Problem to solve:
Each line from the first line of the entries through the line holding "Someone carried the bright yellow glazed" is to be restated word for word; nothing else, and no picture, belongs in the answer.

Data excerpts
<<<<

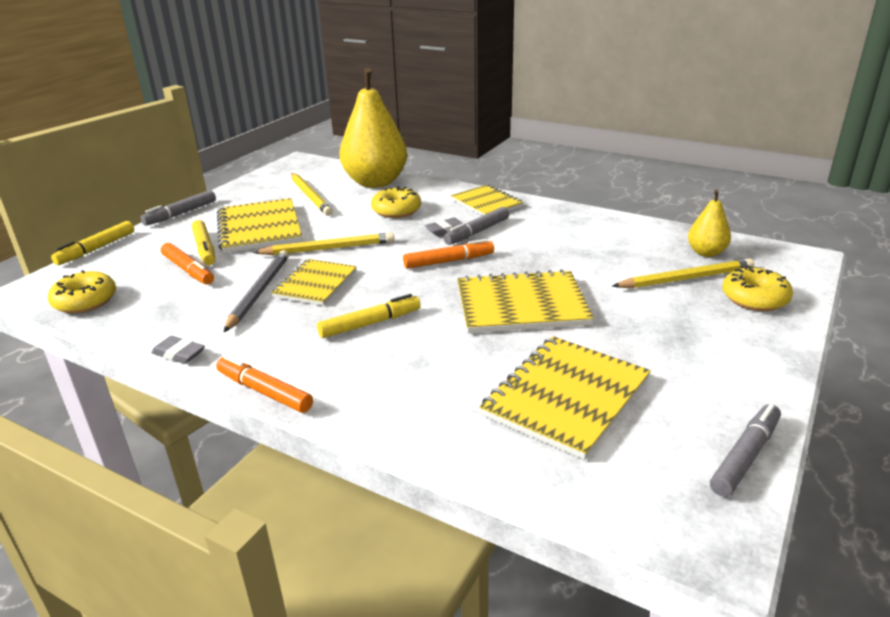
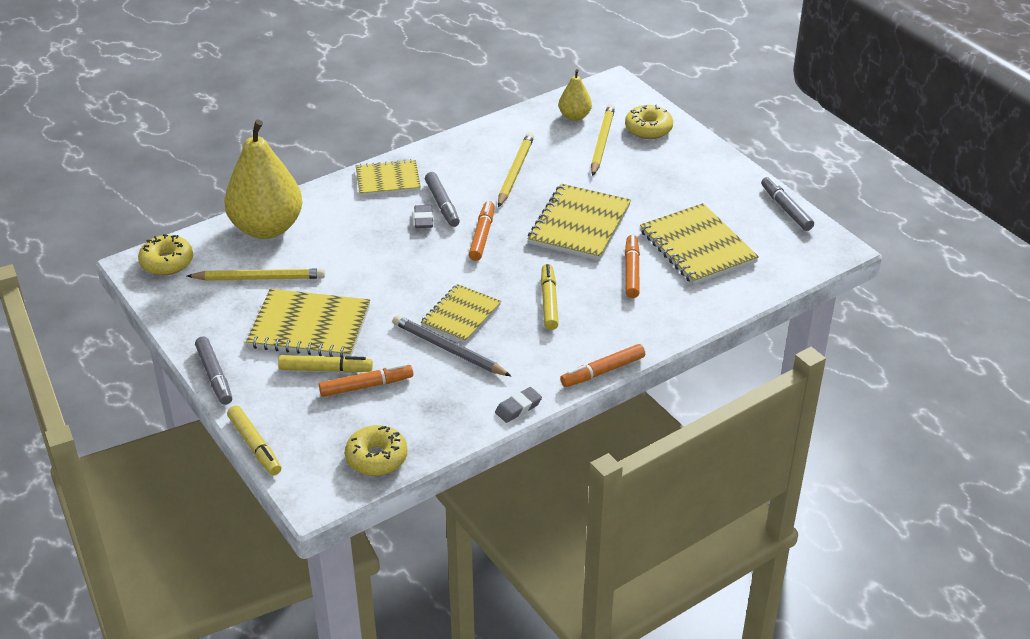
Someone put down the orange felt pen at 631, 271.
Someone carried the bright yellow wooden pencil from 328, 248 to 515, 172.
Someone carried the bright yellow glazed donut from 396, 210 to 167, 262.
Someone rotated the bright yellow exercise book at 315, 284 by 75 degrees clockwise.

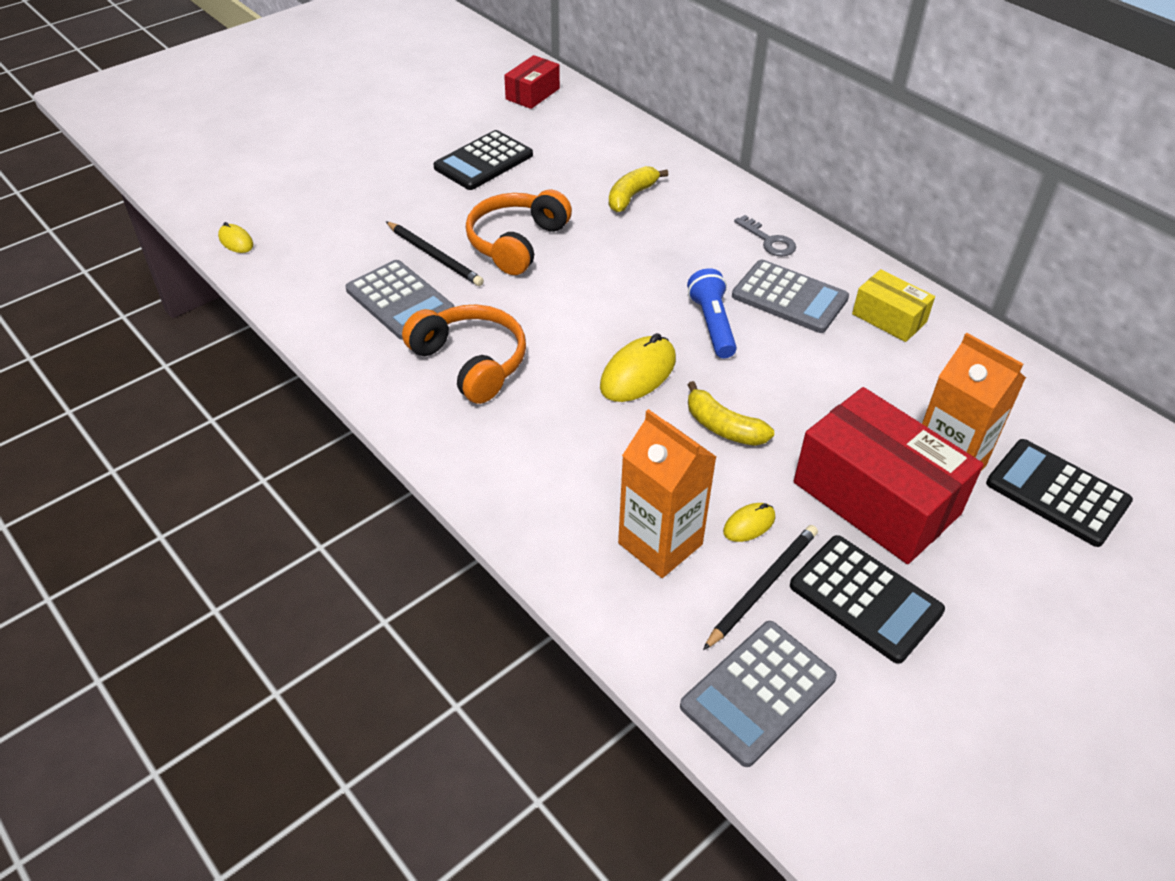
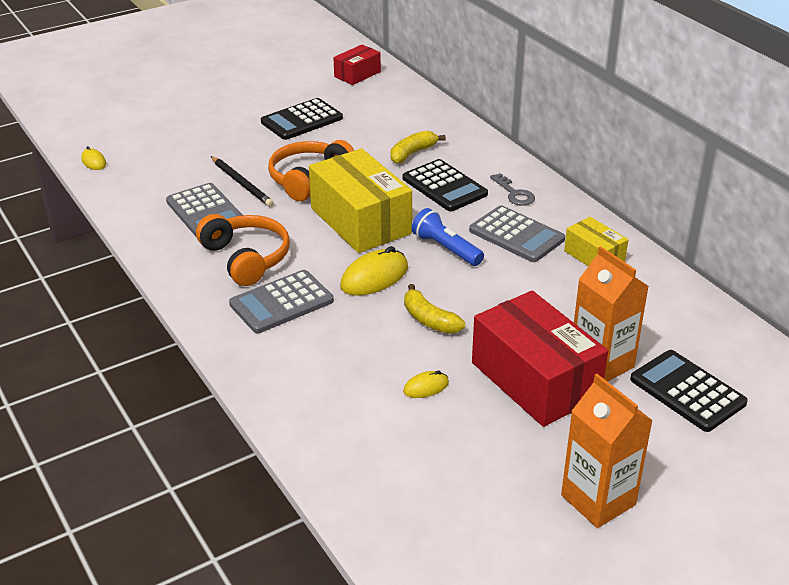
Someone took away the ebony wooden pencil at 762, 587.
Someone put down the bright yellow parcel at 360, 221.
Someone carried the orange carton from 660, 544 to 598, 500.
Someone carried the ash-grey pocket calculator from 758, 692 to 281, 303.
Someone carried the ebony pocket calculator from 865, 598 to 444, 186.
Someone rotated the cobalt flashlight at 712, 324 by 45 degrees counterclockwise.

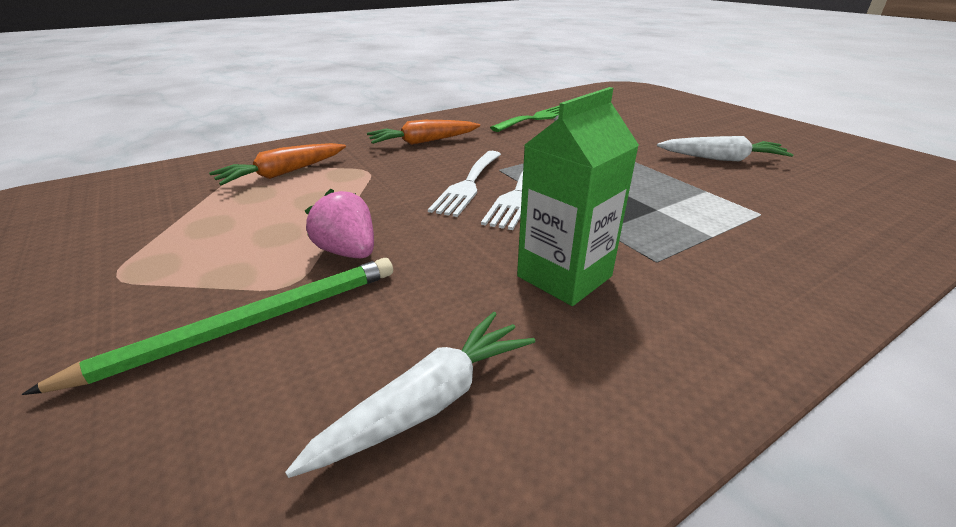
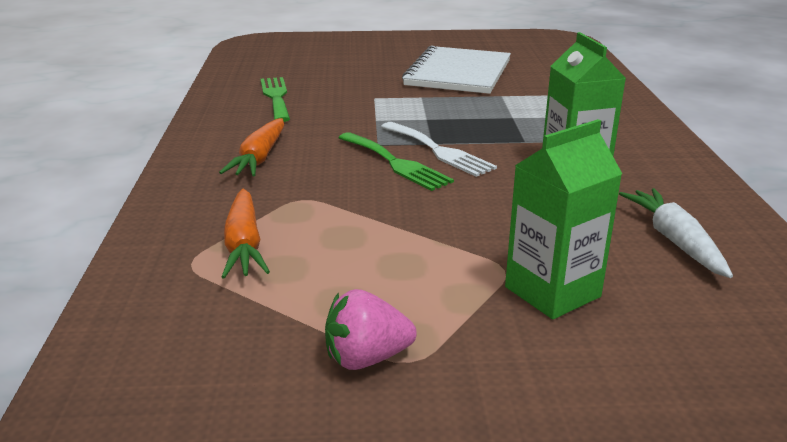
Someone carried the rose-pink strawberry from 348, 252 to 366, 358.
Someone swapped the emerald wooden pencil at 249, 324 for the emerald carton at 552, 292.
Someone swapped the snow-white carrot at 721, 159 for the snow-white exercise book at 458, 73.
Someone repainted the snow-white dinner fork at 468, 184, which became the emerald dinner fork at 395, 163.

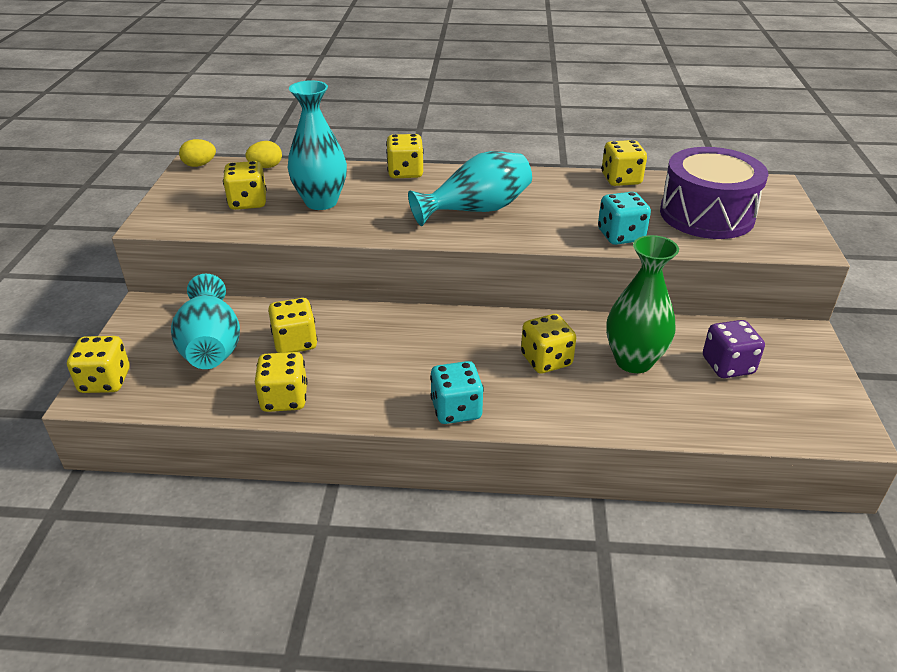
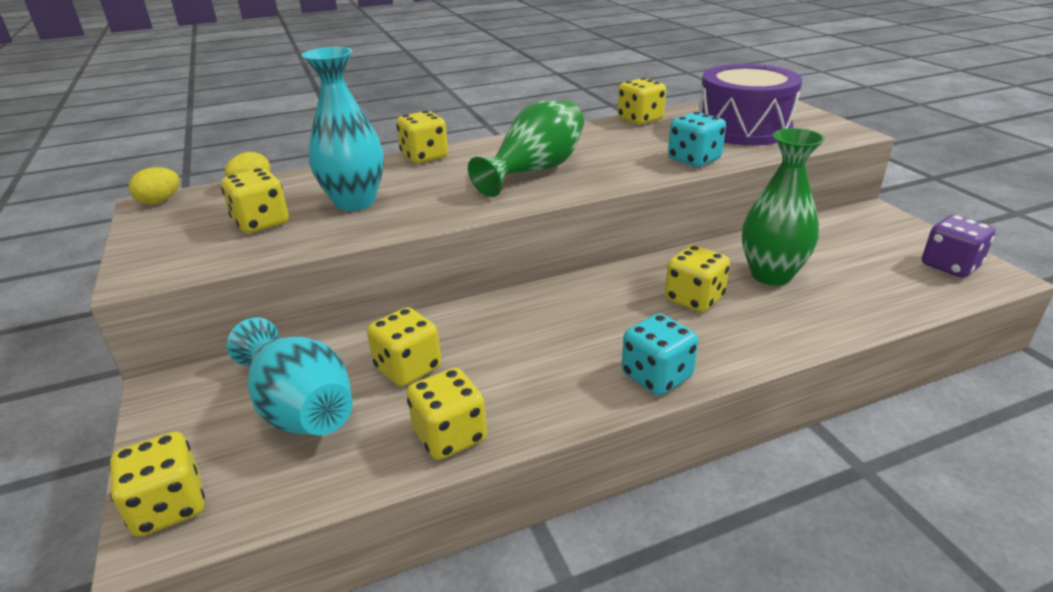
Someone carried the purple die from 727, 366 to 950, 266.
Someone repainted the teal vase at 476, 210, which became the emerald vase at 535, 171.

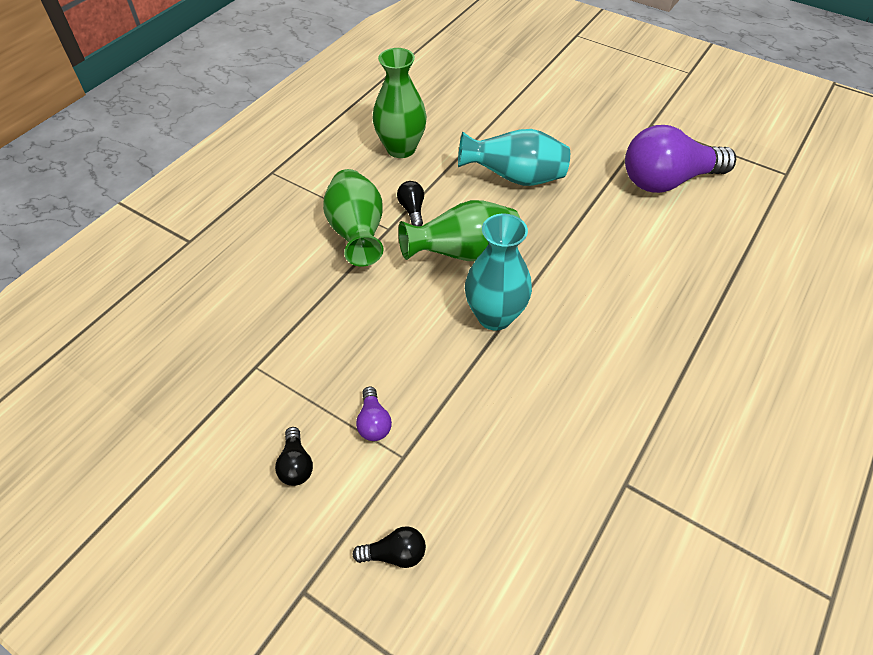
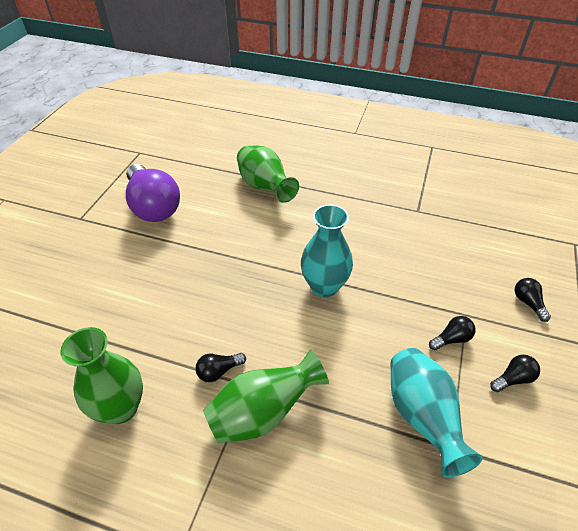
Someone carried the emerald vase from 464, 253 to 265, 187.
Someone carried the teal vase from 515, 178 to 422, 416.
Someone repainted the purple bulb at 373, 422, which became the ebony bulb at 451, 339.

>>>>

Exercise output:
Someone put down the orange felt pen at 631, 271.
Someone carried the bright yellow wooden pencil from 328, 248 to 515, 172.
Someone carried the bright yellow glazed donut from 396, 210 to 167, 262.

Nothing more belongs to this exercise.